HOW TO COMPLETE THIS TASK> From the records below, transcribe only the lines running from the one with "(487, 215) = (362, 253): orange house -> none" through the one with "camera: 35 degrees left, 5 degrees up". Keep both of those end lines.

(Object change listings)
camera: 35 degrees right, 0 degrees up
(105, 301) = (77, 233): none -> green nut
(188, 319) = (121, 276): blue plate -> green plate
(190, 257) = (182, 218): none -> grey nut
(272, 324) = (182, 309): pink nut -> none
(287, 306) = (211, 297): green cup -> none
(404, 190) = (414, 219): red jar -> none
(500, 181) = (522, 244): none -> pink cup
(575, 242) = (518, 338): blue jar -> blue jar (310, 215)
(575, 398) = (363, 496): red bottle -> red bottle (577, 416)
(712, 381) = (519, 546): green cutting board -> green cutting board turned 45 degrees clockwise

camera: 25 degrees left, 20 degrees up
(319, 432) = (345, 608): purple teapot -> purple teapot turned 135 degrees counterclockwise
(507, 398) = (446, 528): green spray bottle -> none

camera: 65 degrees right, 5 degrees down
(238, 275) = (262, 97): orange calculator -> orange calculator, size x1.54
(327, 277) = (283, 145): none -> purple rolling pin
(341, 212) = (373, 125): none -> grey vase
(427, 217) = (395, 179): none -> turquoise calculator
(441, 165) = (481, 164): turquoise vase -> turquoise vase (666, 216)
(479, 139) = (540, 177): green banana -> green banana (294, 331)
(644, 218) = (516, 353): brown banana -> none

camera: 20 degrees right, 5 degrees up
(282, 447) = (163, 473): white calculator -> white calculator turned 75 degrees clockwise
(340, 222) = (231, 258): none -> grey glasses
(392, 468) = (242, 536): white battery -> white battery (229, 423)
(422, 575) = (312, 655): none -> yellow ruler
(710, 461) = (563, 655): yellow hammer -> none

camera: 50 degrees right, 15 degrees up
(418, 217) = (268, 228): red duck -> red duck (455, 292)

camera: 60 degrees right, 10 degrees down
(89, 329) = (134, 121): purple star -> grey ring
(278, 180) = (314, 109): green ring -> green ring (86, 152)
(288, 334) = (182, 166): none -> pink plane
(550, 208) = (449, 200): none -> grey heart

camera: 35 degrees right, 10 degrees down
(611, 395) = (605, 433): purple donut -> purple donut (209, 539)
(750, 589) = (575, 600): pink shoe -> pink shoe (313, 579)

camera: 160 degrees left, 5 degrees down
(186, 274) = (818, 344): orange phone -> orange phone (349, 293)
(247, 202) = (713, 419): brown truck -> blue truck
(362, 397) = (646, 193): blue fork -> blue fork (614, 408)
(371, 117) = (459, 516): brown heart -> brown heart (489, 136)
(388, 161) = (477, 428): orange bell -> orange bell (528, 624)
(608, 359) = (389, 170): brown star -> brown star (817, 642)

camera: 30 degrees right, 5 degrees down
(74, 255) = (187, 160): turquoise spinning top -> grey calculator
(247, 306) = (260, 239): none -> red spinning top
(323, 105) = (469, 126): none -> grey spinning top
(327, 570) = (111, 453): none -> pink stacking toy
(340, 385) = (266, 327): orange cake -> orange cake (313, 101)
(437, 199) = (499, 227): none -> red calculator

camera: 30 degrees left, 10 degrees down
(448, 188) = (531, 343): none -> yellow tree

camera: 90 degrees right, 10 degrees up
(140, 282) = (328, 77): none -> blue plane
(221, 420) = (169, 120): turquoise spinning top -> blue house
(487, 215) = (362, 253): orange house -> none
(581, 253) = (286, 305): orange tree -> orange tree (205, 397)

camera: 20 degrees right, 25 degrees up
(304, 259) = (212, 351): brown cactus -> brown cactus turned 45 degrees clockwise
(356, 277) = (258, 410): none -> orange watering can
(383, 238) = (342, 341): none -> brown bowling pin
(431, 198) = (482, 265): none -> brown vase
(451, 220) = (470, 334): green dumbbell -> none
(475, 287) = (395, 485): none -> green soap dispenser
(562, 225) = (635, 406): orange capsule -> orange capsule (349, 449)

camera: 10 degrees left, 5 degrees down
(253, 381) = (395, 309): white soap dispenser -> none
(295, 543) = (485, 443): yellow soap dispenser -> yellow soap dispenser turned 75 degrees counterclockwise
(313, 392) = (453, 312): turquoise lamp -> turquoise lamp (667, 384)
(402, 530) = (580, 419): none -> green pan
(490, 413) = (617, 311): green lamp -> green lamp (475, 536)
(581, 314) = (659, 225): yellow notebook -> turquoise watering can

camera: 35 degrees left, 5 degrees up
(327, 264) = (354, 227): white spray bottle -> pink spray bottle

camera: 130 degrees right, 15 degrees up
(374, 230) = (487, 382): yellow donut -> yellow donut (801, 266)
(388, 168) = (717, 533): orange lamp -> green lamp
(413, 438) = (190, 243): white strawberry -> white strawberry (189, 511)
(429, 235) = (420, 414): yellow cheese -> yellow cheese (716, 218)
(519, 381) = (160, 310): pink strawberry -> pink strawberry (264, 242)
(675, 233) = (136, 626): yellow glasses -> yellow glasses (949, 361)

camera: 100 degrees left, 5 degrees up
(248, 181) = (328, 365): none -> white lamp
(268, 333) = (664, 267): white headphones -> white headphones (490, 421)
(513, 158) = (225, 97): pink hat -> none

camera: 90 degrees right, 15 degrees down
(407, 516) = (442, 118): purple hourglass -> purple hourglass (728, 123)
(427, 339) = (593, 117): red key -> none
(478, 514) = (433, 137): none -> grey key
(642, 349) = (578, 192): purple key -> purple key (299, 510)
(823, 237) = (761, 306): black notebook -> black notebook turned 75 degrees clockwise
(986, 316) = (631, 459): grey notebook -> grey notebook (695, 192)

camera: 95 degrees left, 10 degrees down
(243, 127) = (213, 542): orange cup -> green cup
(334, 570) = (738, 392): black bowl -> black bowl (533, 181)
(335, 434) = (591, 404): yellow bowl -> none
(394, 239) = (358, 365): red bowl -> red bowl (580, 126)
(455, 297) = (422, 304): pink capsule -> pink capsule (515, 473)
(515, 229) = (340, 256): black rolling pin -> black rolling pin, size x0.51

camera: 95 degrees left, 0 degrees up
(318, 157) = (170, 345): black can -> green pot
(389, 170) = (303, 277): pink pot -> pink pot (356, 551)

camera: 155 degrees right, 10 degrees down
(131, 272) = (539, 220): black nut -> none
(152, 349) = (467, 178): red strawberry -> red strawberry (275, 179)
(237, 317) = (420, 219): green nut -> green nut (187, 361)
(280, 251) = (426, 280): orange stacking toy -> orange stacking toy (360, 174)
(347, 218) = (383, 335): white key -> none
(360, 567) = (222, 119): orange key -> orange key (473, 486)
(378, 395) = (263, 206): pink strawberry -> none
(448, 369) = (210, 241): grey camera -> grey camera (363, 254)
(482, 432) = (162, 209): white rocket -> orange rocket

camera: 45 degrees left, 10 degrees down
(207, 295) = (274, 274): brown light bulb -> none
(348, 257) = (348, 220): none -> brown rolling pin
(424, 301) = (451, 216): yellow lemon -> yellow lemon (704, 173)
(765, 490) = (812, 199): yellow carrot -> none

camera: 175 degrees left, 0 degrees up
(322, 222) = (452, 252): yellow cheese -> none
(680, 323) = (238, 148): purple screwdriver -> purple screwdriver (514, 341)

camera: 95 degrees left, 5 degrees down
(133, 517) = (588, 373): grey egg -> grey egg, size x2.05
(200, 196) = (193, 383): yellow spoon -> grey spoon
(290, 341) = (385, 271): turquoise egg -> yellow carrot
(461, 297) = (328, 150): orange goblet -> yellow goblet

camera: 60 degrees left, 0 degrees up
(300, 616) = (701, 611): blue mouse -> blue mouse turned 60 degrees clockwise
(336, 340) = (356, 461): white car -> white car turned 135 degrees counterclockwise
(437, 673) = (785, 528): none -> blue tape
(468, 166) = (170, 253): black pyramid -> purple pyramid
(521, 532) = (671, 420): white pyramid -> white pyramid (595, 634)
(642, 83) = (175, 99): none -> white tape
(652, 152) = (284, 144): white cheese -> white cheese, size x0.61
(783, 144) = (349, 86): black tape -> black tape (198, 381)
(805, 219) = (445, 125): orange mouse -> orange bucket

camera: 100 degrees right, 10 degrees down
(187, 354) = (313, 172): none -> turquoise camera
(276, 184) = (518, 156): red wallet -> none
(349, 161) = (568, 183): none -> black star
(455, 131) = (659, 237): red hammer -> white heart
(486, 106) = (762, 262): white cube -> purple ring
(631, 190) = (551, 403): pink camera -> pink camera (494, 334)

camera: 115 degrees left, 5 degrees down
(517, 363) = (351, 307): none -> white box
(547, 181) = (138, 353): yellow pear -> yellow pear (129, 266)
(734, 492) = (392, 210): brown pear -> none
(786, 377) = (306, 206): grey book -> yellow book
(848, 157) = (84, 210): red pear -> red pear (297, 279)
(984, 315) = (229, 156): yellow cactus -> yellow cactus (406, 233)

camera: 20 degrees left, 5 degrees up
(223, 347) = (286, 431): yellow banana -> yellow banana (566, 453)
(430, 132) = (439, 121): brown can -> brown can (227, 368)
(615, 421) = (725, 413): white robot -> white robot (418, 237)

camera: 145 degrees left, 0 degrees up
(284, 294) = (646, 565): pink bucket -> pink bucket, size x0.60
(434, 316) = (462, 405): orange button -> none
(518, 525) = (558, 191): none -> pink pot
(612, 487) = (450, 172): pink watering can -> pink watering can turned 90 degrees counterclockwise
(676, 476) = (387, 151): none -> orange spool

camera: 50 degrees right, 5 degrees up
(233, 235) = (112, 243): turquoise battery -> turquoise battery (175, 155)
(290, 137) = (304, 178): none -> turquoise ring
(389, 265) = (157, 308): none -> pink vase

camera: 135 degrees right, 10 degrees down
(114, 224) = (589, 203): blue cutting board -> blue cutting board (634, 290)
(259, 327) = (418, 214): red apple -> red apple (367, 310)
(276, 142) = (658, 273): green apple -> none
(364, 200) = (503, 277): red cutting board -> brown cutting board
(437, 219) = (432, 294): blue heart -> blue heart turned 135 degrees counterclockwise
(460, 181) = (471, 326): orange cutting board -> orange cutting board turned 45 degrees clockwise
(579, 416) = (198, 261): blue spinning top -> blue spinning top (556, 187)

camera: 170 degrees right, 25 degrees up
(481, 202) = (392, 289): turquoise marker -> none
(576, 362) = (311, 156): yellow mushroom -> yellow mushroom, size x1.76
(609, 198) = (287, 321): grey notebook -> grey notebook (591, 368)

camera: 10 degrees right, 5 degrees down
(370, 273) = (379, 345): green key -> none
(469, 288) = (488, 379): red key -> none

ANSWER TO THE PROBLEM>
(487, 215) = (362, 253): orange house -> none
(581, 253) = (286, 305): orange tree -> orange tree (205, 397)

camera: 20 degrees right, 25 degrees up
(304, 259) = (212, 351): brown cactus -> brown cactus turned 45 degrees clockwise
(356, 277) = (258, 410): none -> orange watering can
(383, 238) = (342, 341): none -> brown bowling pin
(431, 198) = (482, 265): none -> brown vase
(451, 220) = (470, 334): green dumbbell -> none
(475, 287) = (395, 485): none -> green soap dispenser
(562, 225) = (635, 406): orange capsule -> orange capsule (349, 449)

camera: 10 degrees left, 5 degrees down
(253, 381) = (395, 309): white soap dispenser -> none
(295, 543) = (485, 443): yellow soap dispenser -> yellow soap dispenser turned 75 degrees counterclockwise
(313, 392) = (453, 312): turquoise lamp -> turquoise lamp (667, 384)
(402, 530) = (580, 419): none -> green pan
(490, 413) = (617, 311): green lamp -> green lamp (475, 536)
(581, 314) = (659, 225): yellow notebook -> turquoise watering can

camera: 35 degrees left, 5 degrees up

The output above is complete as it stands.